Before-and-after change data:
__________________________________________________

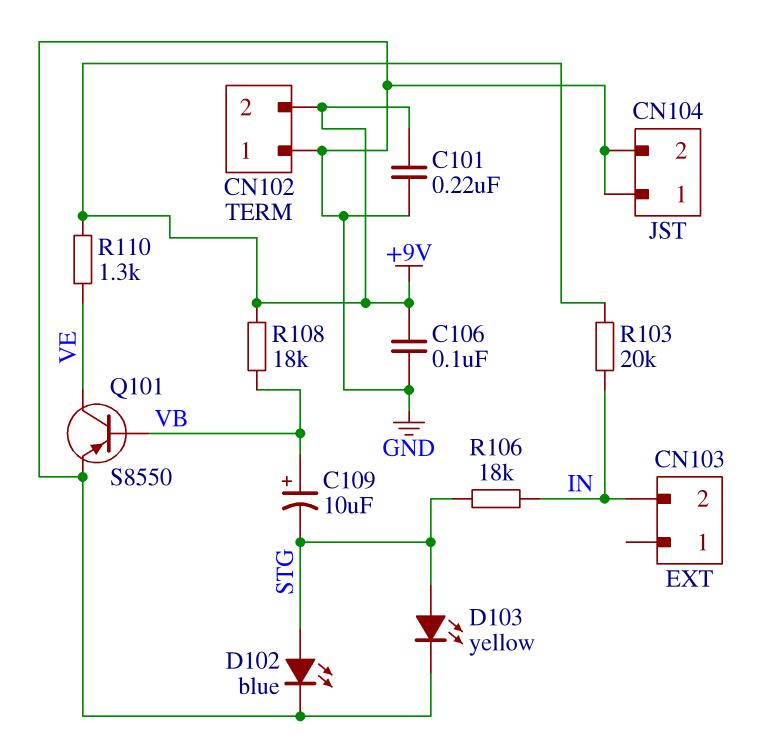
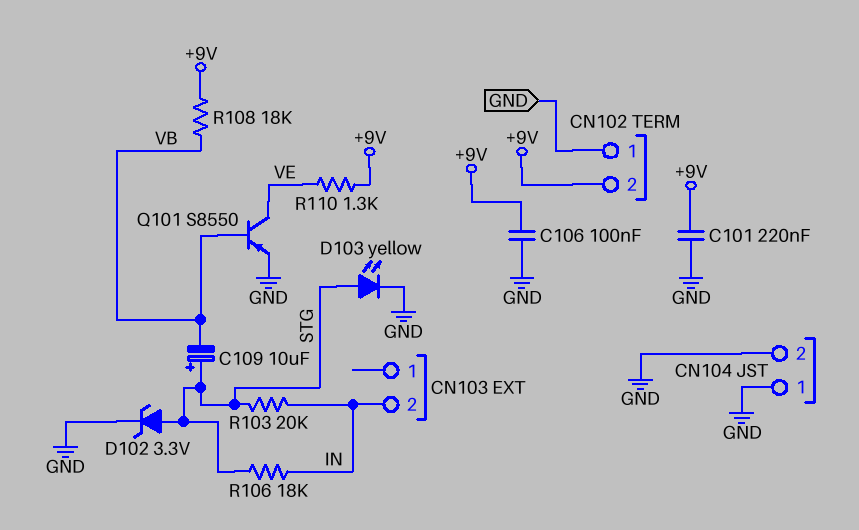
C109: 10uF (plus VB, minus STG) -> 10uF (plus STG, minus VB)
D102: LED blue (A STG, K GND) -> zener 3.3V (A STG, K GND)
R103: 20k (+9V, IN) -> 20k (IN, STG)

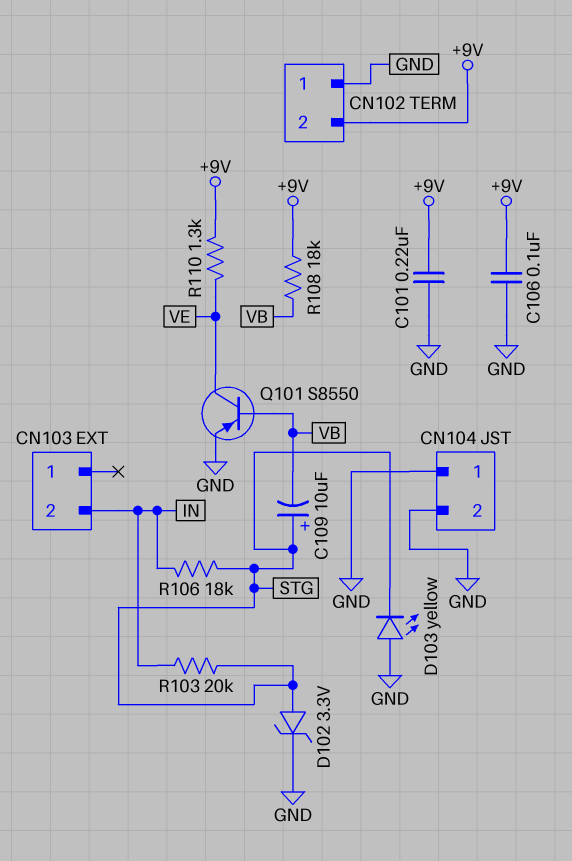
D103: LED yellow (A STG, K GND) -> LED yellow (A GND, K STG)

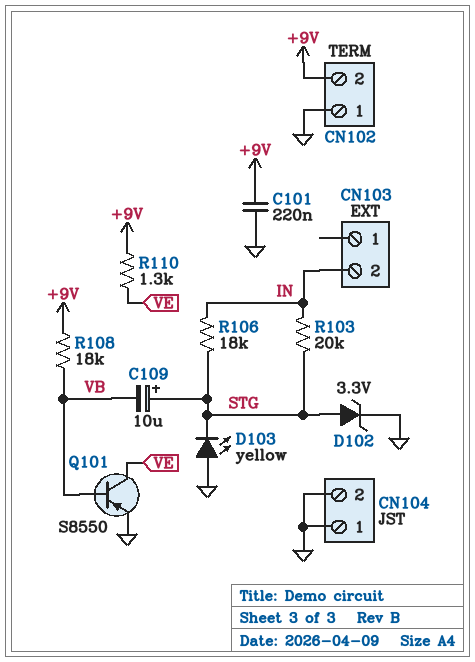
C106: 100nF (+9V, GND) -> none

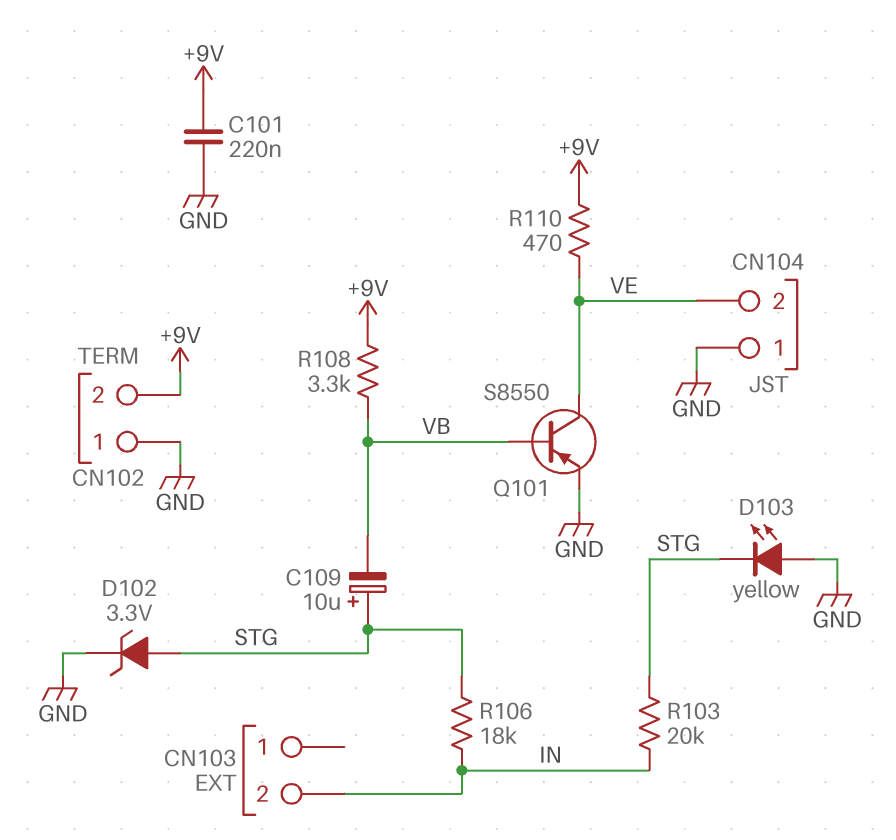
CN104 pin 2: GND -> VE
R108: 18k (+9V, VB) -> 3.3k (+9V, VB)
R110: 1.3k (+9V, VE) -> 470 (+9V, VE)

__________________________________________________

_Assignment_
Output the data above without changes, apart from leaving out the pictures.

_Your response_
C109: 10uF (plus VB, minus STG) -> 10uF (plus STG, minus VB)
D102: LED blue (A STG, K GND) -> zener 3.3V (A STG, K GND)
R103: 20k (+9V, IN) -> 20k (IN, STG)

D103: LED yellow (A STG, K GND) -> LED yellow (A GND, K STG)

C106: 100nF (+9V, GND) -> none

CN104 pin 2: GND -> VE
R108: 18k (+9V, VB) -> 3.3k (+9V, VB)
R110: 1.3k (+9V, VE) -> 470 (+9V, VE)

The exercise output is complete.